_TASK TO COMPLETE:_ Without the pictures, set down every line of the data exactly.

_INFORMATION PROVIDED:_
▼

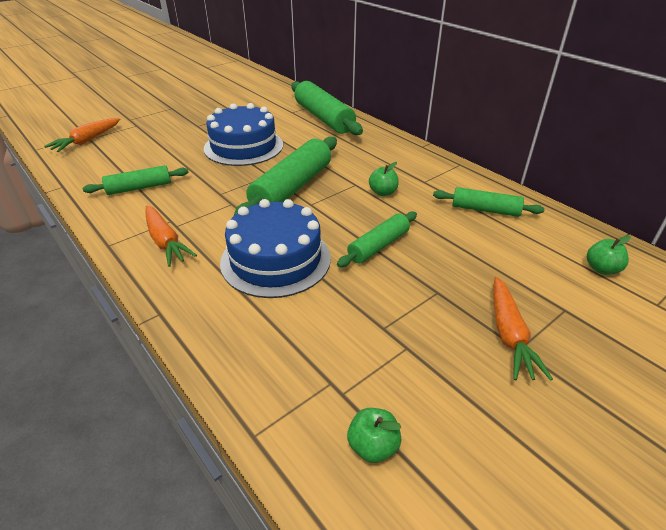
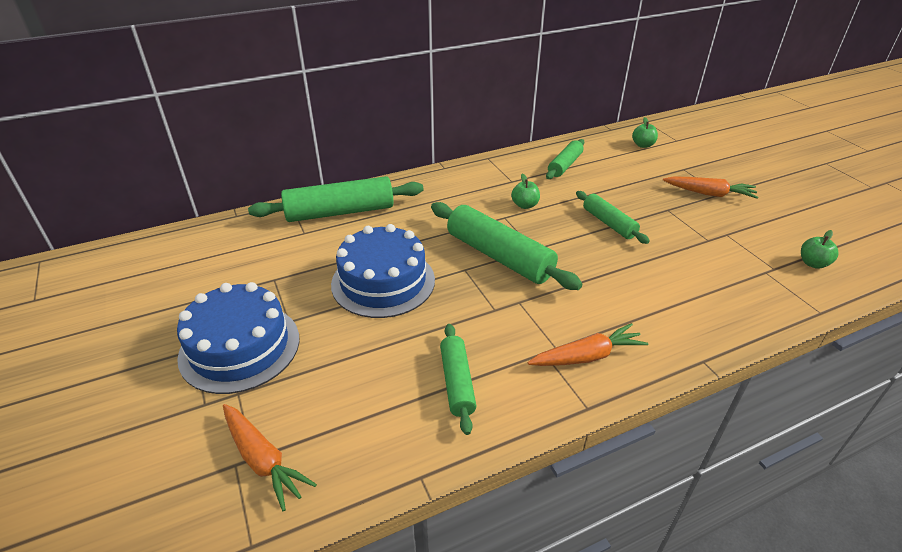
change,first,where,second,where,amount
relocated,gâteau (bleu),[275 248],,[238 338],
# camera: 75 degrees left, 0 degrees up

▲

_TASK OUTPUT:_
change,first,where,second,where,amount
relocated,gâteau (bleu),[275 248],,[238 338],
# camera: 75 degrees left, 0 degrees up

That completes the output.